Coordinate-based object records:
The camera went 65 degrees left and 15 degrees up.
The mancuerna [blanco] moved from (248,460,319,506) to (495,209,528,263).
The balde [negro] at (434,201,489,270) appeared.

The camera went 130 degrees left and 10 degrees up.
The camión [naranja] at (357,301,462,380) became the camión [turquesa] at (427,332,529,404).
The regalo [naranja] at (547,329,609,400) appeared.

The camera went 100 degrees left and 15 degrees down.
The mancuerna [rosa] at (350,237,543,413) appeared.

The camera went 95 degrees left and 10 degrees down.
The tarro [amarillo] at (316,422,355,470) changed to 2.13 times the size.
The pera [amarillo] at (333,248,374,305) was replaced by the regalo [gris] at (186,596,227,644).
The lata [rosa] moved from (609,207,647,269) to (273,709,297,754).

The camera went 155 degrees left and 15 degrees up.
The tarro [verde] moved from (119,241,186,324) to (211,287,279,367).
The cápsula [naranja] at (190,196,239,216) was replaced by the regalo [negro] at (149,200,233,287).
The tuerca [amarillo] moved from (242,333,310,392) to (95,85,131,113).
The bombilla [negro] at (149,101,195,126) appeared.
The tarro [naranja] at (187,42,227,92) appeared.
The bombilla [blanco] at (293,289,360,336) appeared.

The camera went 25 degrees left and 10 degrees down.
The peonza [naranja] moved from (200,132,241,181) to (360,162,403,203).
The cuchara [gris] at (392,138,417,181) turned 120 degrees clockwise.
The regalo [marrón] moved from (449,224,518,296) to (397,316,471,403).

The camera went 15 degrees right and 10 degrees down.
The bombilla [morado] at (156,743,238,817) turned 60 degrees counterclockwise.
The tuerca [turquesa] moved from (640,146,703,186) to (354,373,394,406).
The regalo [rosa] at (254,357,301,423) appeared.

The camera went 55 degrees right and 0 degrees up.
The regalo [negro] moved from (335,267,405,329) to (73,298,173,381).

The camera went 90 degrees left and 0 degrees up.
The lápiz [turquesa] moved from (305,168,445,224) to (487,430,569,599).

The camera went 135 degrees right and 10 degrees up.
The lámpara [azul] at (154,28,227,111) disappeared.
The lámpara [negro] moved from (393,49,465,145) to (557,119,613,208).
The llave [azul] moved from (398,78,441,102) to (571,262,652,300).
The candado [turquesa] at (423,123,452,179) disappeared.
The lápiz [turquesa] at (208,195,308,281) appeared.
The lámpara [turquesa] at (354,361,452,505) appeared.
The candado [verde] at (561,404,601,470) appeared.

# Problem statement:
All of the data should be retyped exactly.

# Response to this exercise:
The camera went 65 degrees left and 15 degrees up.
The mancuerna [blanco] moved from (248,460,319,506) to (495,209,528,263).
The balde [negro] at (434,201,489,270) appeared.

The camera went 130 degrees left and 10 degrees up.
The camión [naranja] at (357,301,462,380) became the camión [turquesa] at (427,332,529,404).
The regalo [naranja] at (547,329,609,400) appeared.

The camera went 100 degrees left and 15 degrees down.
The mancuerna [rosa] at (350,237,543,413) appeared.

The camera went 95 degrees left and 10 degrees down.
The tarro [amarillo] at (316,422,355,470) changed to 2.13 times the size.
The pera [amarillo] at (333,248,374,305) was replaced by the regalo [gris] at (186,596,227,644).
The lata [rosa] moved from (609,207,647,269) to (273,709,297,754).

The camera went 155 degrees left and 15 degrees up.
The tarro [verde] moved from (119,241,186,324) to (211,287,279,367).
The cápsula [naranja] at (190,196,239,216) was replaced by the regalo [negro] at (149,200,233,287).
The tuerca [amarillo] moved from (242,333,310,392) to (95,85,131,113).
The bombilla [negro] at (149,101,195,126) appeared.
The tarro [naranja] at (187,42,227,92) appeared.
The bombilla [blanco] at (293,289,360,336) appeared.

The camera went 25 degrees left and 10 degrees down.
The peonza [naranja] moved from (200,132,241,181) to (360,162,403,203).
The cuchara [gris] at (392,138,417,181) turned 120 degrees clockwise.
The regalo [marrón] moved from (449,224,518,296) to (397,316,471,403).

The camera went 15 degrees right and 10 degrees down.
The bombilla [morado] at (156,743,238,817) turned 60 degrees counterclockwise.
The tuerca [turquesa] moved from (640,146,703,186) to (354,373,394,406).
The regalo [rosa] at (254,357,301,423) appeared.

The camera went 55 degrees right and 0 degrees up.
The regalo [negro] moved from (335,267,405,329) to (73,298,173,381).

The camera went 90 degrees left and 0 degrees up.
The lápiz [turquesa] moved from (305,168,445,224) to (487,430,569,599).

The camera went 135 degrees right and 10 degrees up.
The lámpara [azul] at (154,28,227,111) disappeared.
The lámpara [negro] moved from (393,49,465,145) to (557,119,613,208).
The llave [azul] moved from (398,78,441,102) to (571,262,652,300).
The candado [turquesa] at (423,123,452,179) disappeared.
The lápiz [turquesa] at (208,195,308,281) appeared.
The lámpara [turquesa] at (354,361,452,505) appeared.
The candado [verde] at (561,404,601,470) appeared.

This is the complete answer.